### DATA TO USE
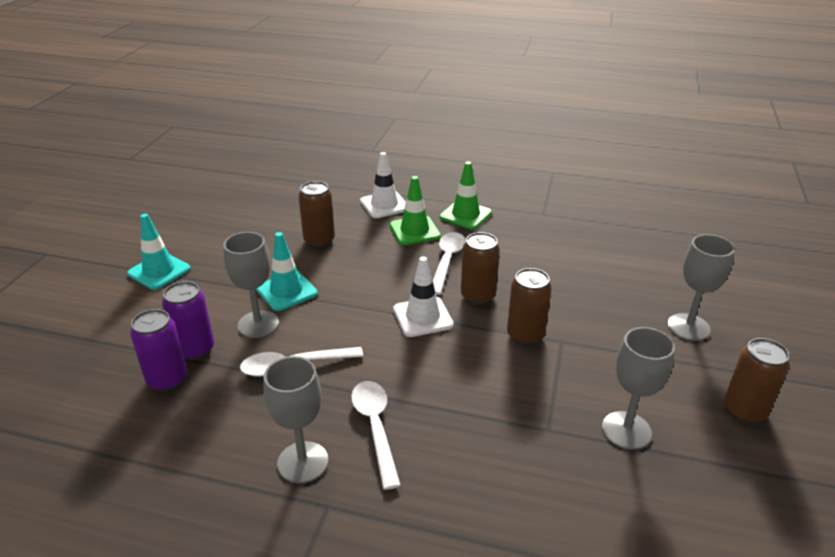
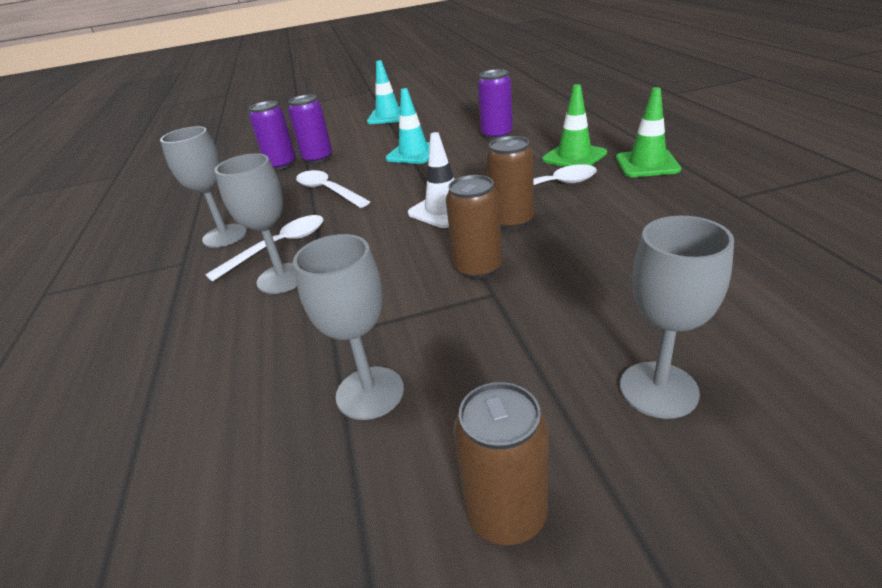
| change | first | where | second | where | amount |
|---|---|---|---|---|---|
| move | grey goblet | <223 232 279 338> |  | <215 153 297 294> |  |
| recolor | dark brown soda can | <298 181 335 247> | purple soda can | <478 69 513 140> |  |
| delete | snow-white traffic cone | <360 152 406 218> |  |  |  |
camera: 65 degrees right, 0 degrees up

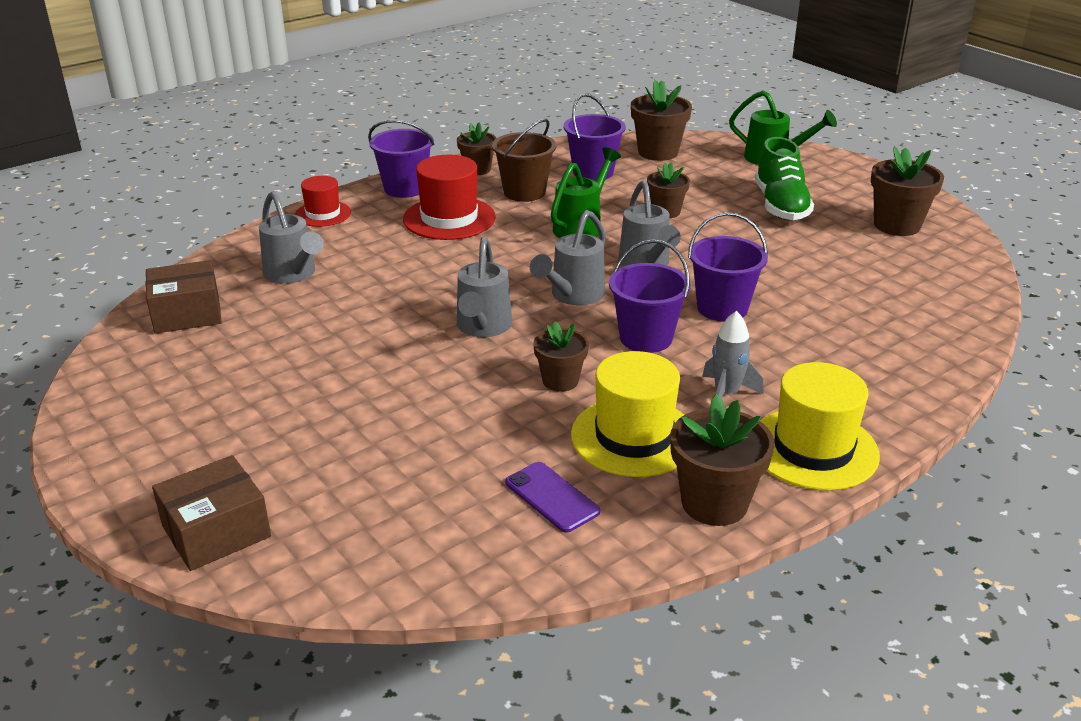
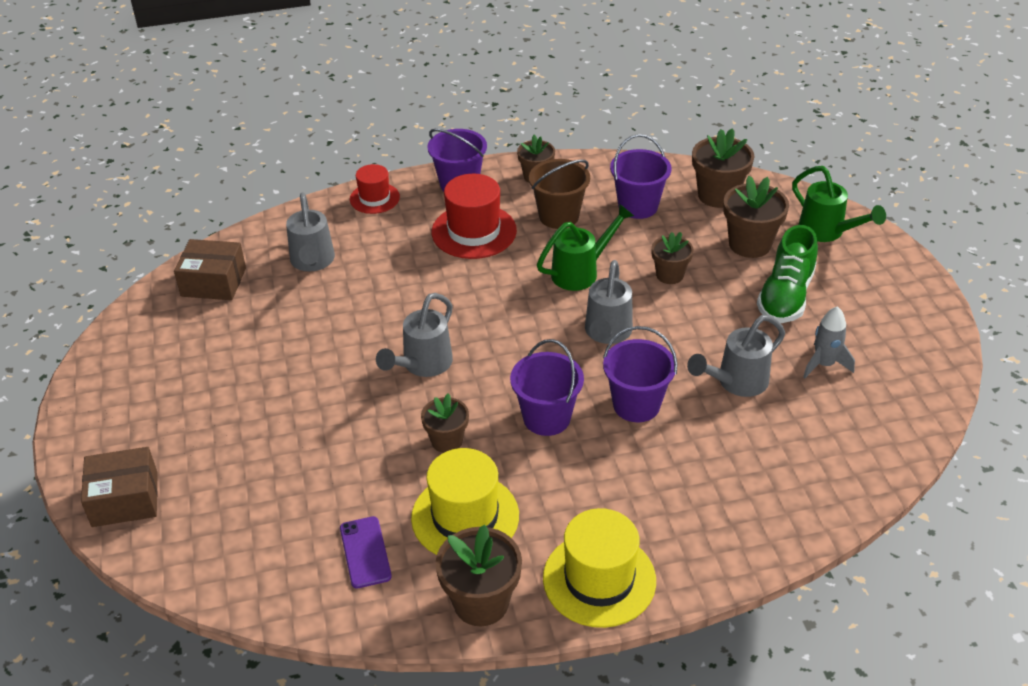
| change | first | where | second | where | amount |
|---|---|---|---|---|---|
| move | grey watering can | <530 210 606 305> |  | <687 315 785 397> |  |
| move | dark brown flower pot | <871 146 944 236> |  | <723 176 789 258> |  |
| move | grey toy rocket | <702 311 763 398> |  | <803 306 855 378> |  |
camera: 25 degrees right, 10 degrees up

--

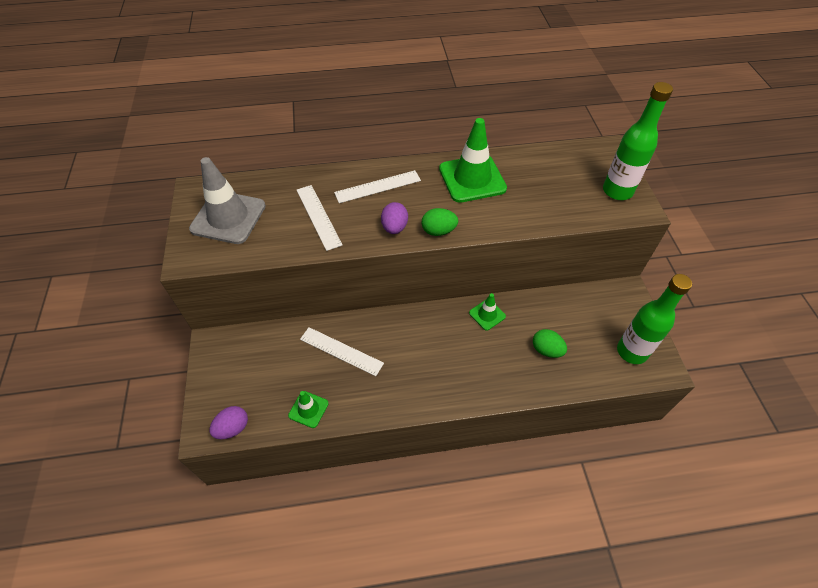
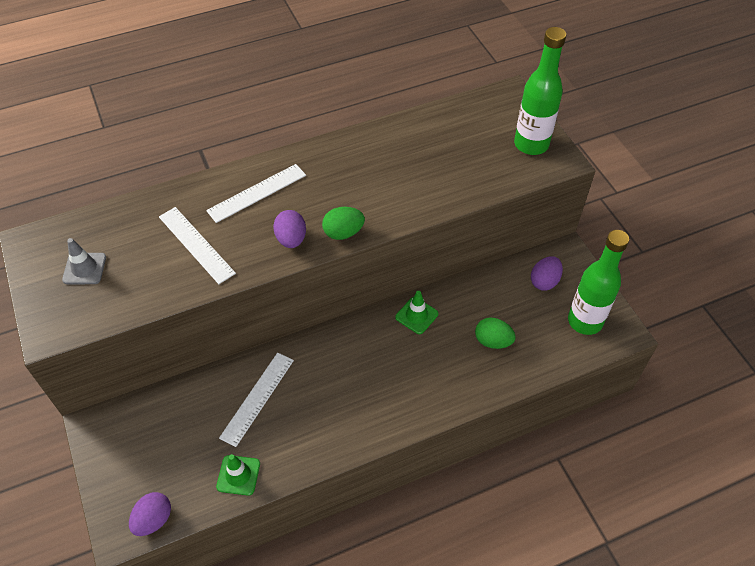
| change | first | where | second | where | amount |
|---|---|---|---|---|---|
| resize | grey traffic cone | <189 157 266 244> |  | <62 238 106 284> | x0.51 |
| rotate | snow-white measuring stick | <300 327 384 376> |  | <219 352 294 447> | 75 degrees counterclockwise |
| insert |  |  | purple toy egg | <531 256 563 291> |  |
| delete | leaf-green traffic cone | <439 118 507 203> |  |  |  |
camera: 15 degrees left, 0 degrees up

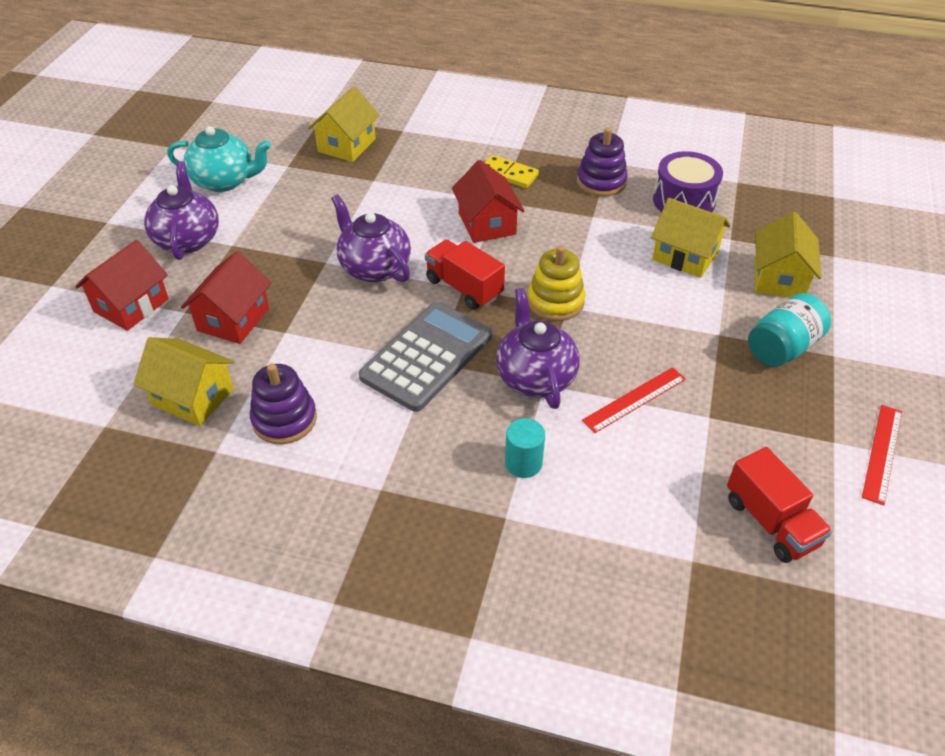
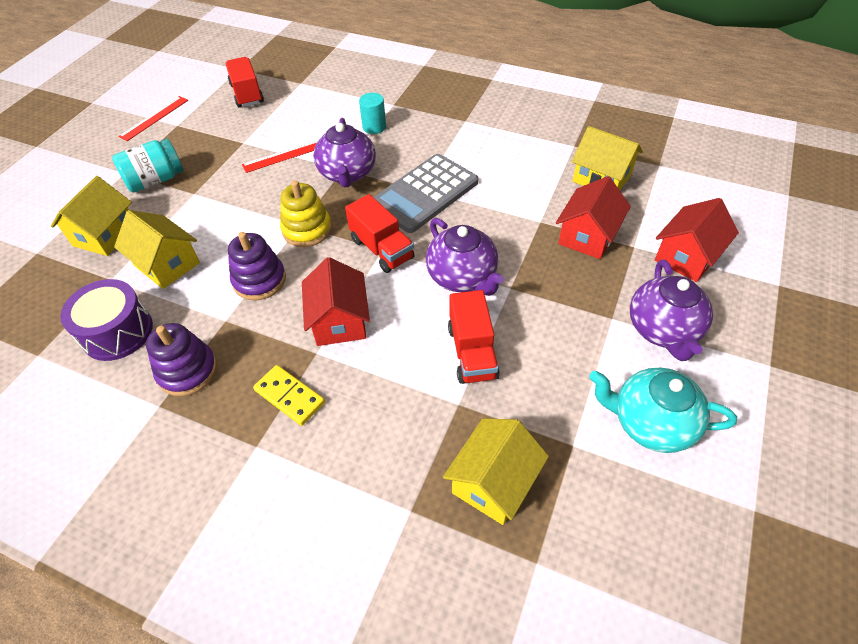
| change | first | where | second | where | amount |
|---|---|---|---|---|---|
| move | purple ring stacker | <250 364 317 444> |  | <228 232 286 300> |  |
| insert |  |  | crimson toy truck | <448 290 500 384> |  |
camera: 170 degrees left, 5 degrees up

### PROBLEM
In the entries above, restate word for word the lines between the one holding "grey goblet |" and the one holding "delete | snow-white", inclusive, and nothing besides.

### PROBLEM SOLUTION
| move | grey goblet | <223 232 279 338> |  | <215 153 297 294> |  |
| recolor | dark brown soda can | <298 181 335 247> | purple soda can | <478 69 513 140> |  |
| delete | snow-white traffic cone | <360 152 406 218> |  |  |  |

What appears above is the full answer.